### Task goal
The answer must consist of each line of the records below that contains the string "none".

*** Dataset entries ***

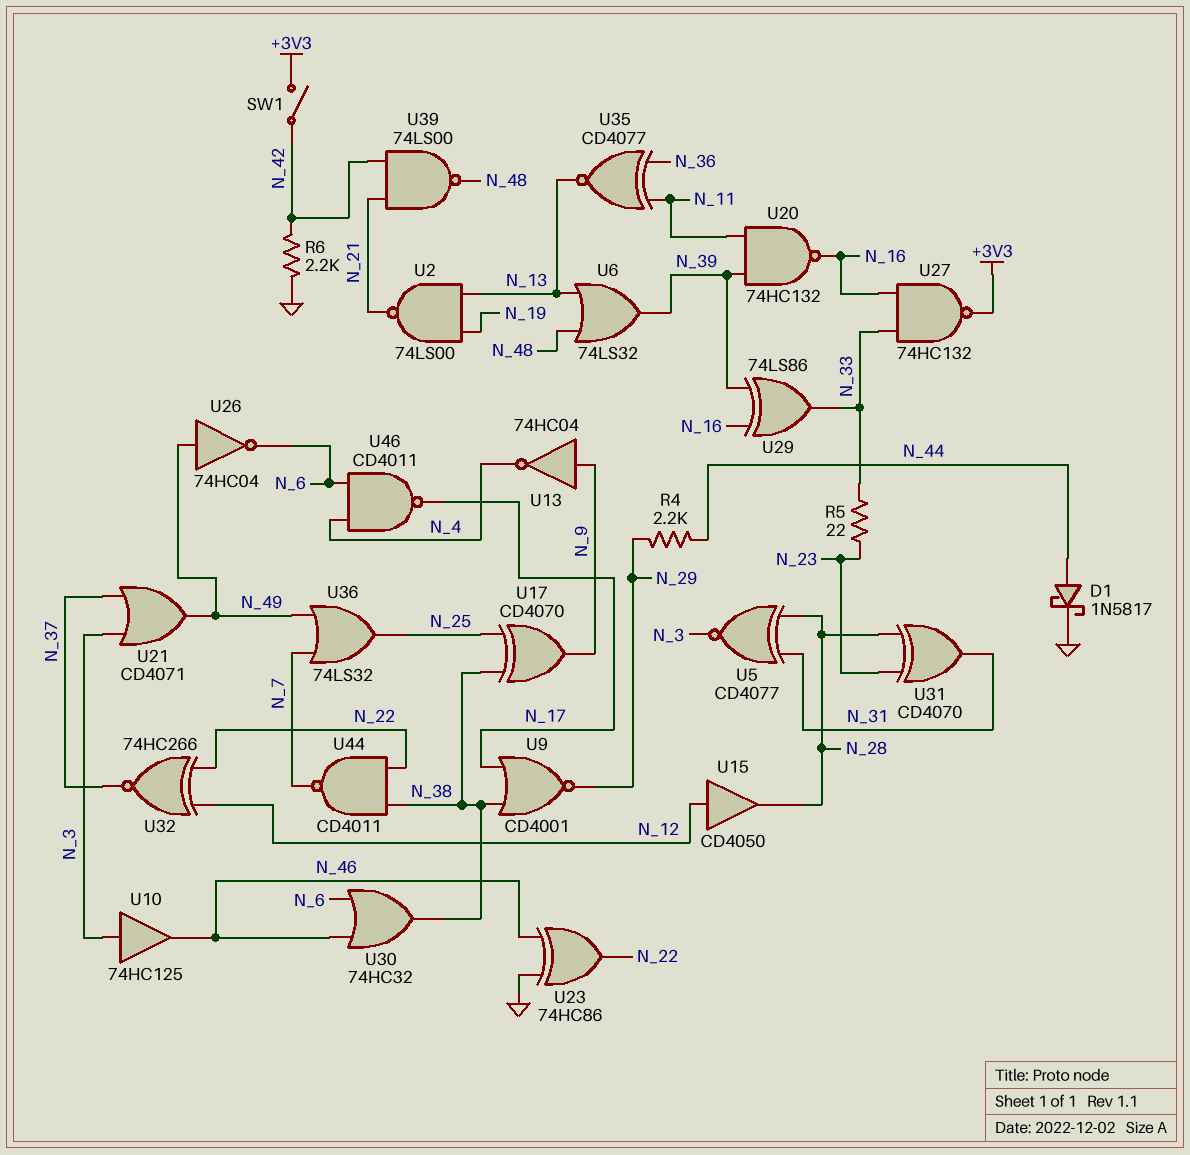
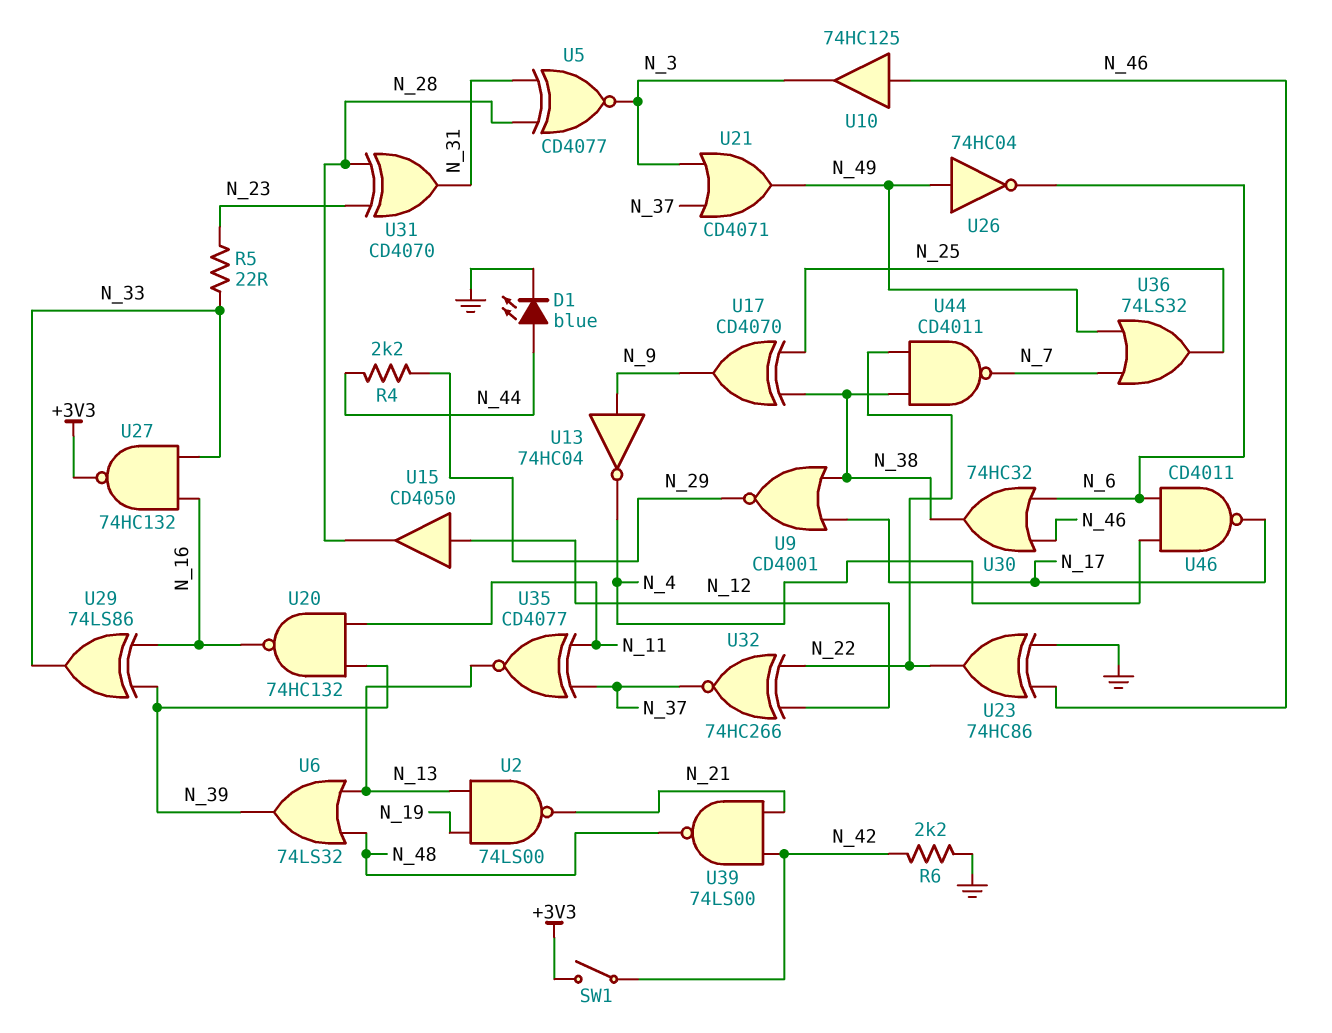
D1: schottky 1N5817 (A N_44, K GND) -> LED blue (A N_44, K GND)
U10: buffer 74HC125 (in N_3, out N_46) -> buffer 74HC125 (in N_46, out N_3)
U35: XNOR CD4077 (in N_11, in N_36, out N_13) -> XNOR CD4077 (in N_11, in N_37, out N_13)

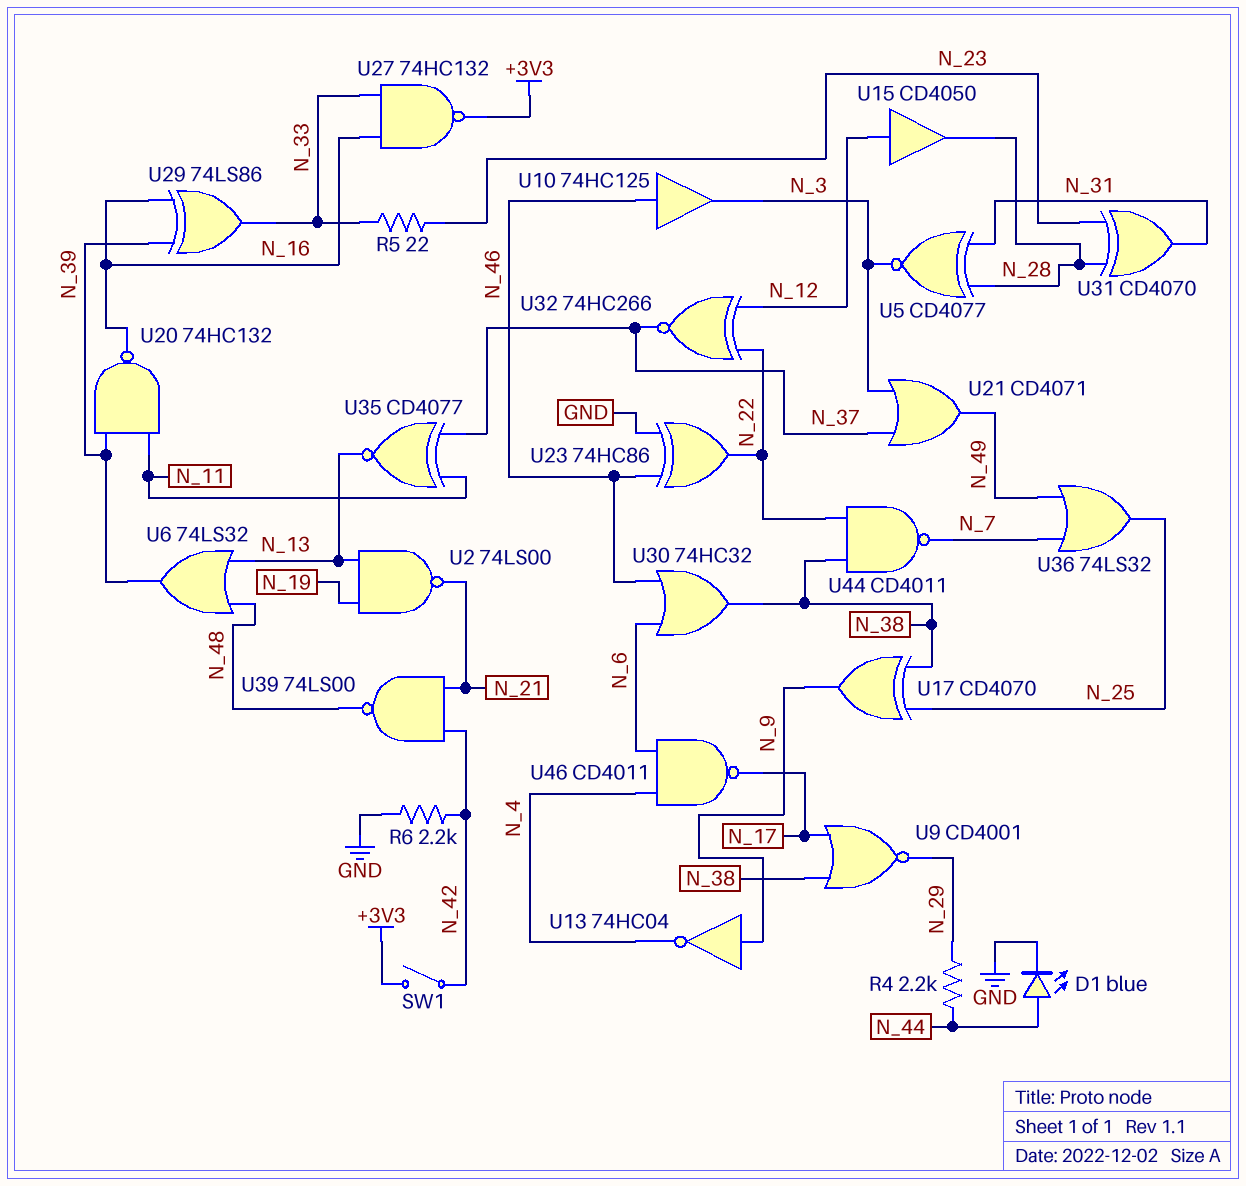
U26: NOT 74HC04 (in N_49, out N_6) -> none

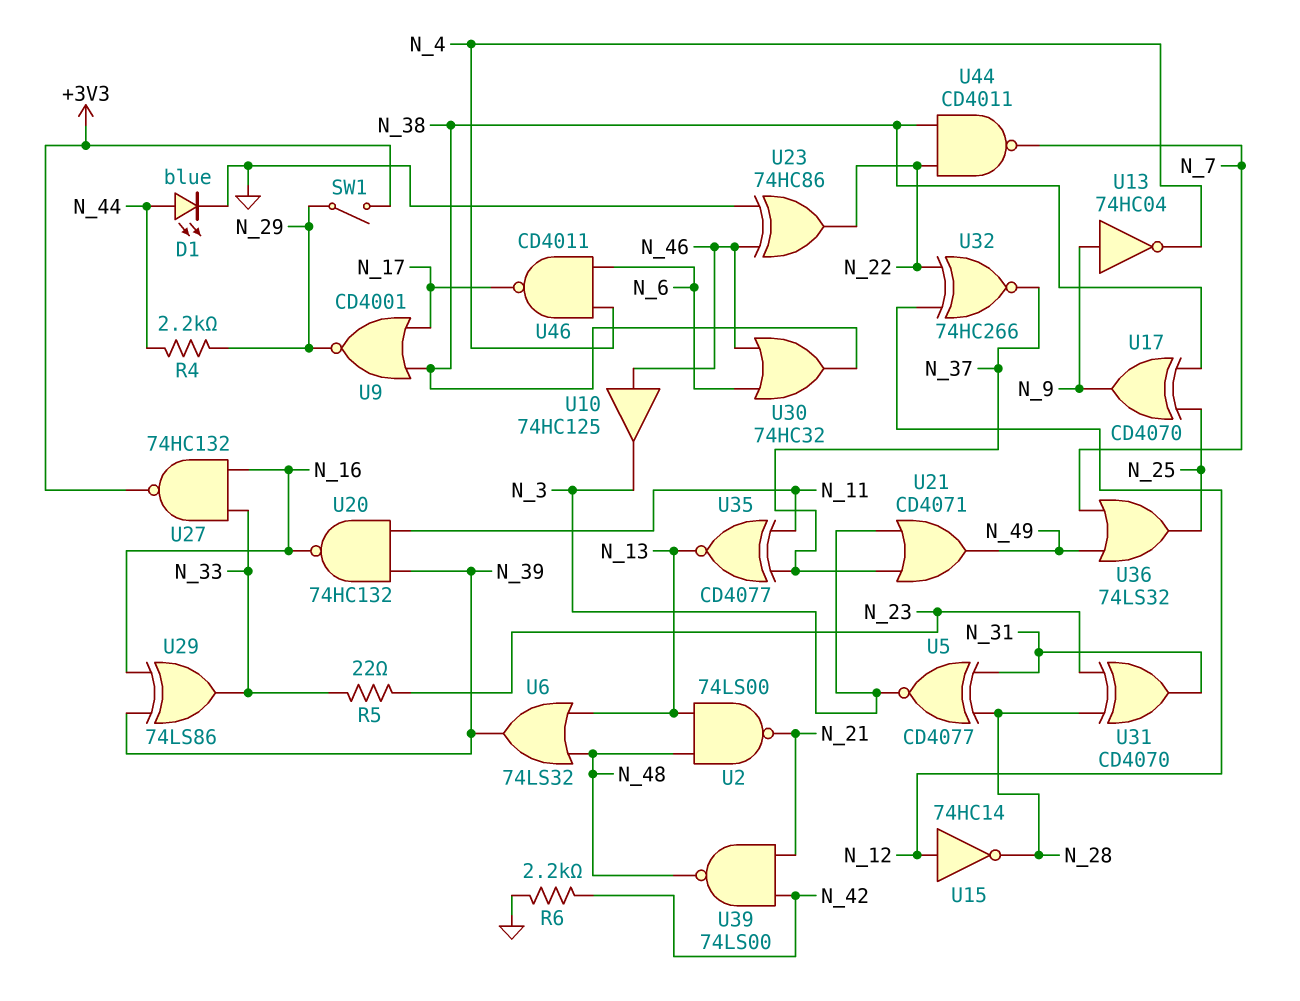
SW1: switch (+3V3, N_42) -> switch (+3V3, N_29)
U2: NAND 74LS00 (in N_13, in N_19, out N_21) -> NAND 74LS00 (in N_13, in N_48, out N_21)
U15: buffer CD4050 (in N_12, out N_28) -> NOT 74HC14 (in N_12, out N_28)

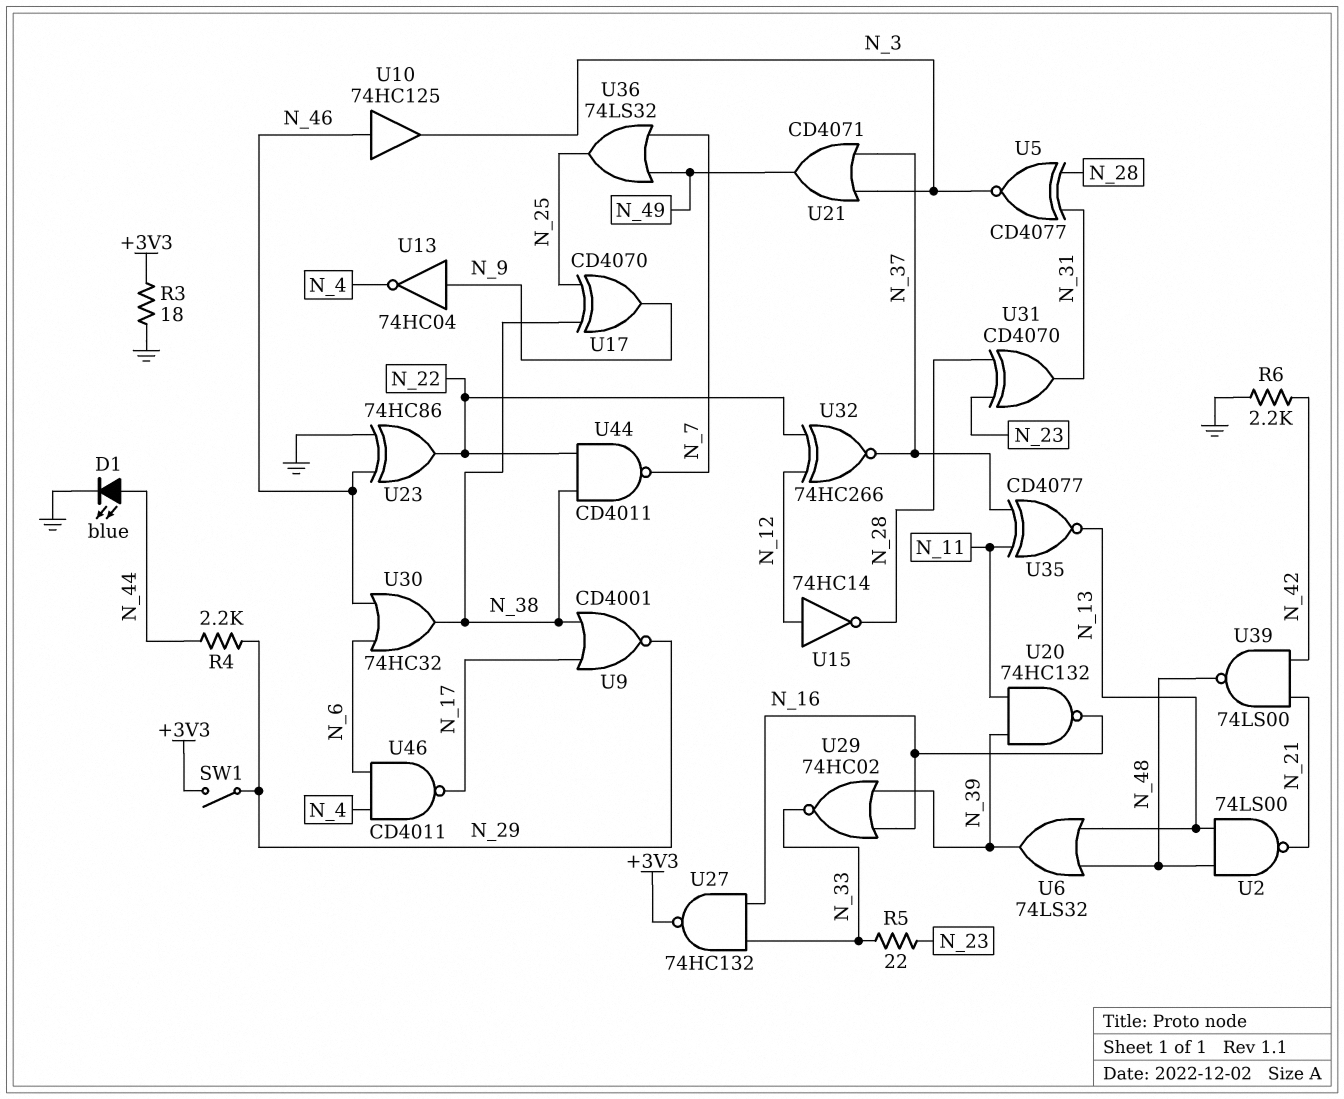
R3: none -> 18 (+3V3, GND)
U29: XOR 74LS86 (in N_16, in N_39, out N_33) -> NOR 74HC02 (in N_16, in N_39, out N_33)

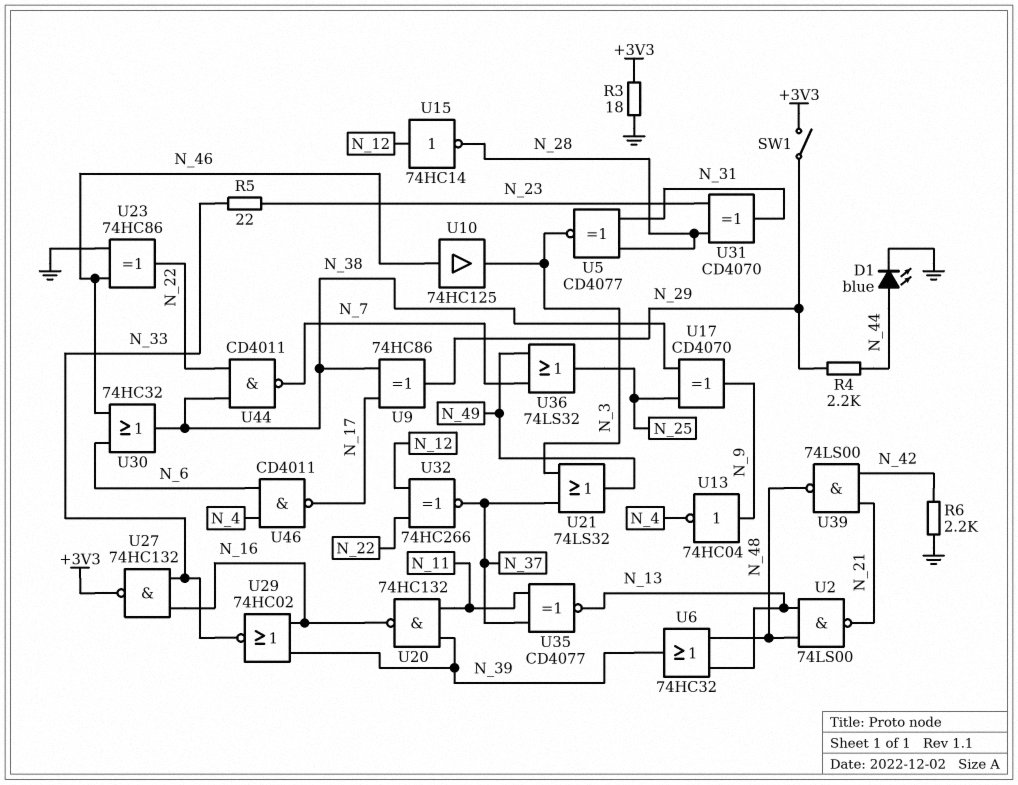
U6: OR 74LS32 (in N_13, in N_48, out N_39) -> OR 74HC32 (in N_13, in N_48, out N_39)
U9: NOR CD4001 (in N_17, in N_38, out N_29) -> XOR 74HC86 (in N_17, in N_38, out N_29)
U21: OR CD4071 (in N_3, in N_37, out N_49) -> OR 74LS32 (in N_3, in N_37, out N_49)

*** End of Dataset entries ***

### Written response
U26: NOT 74HC04 (in N_49, out N_6) -> none
R3: none -> 18 (+3V3, GND)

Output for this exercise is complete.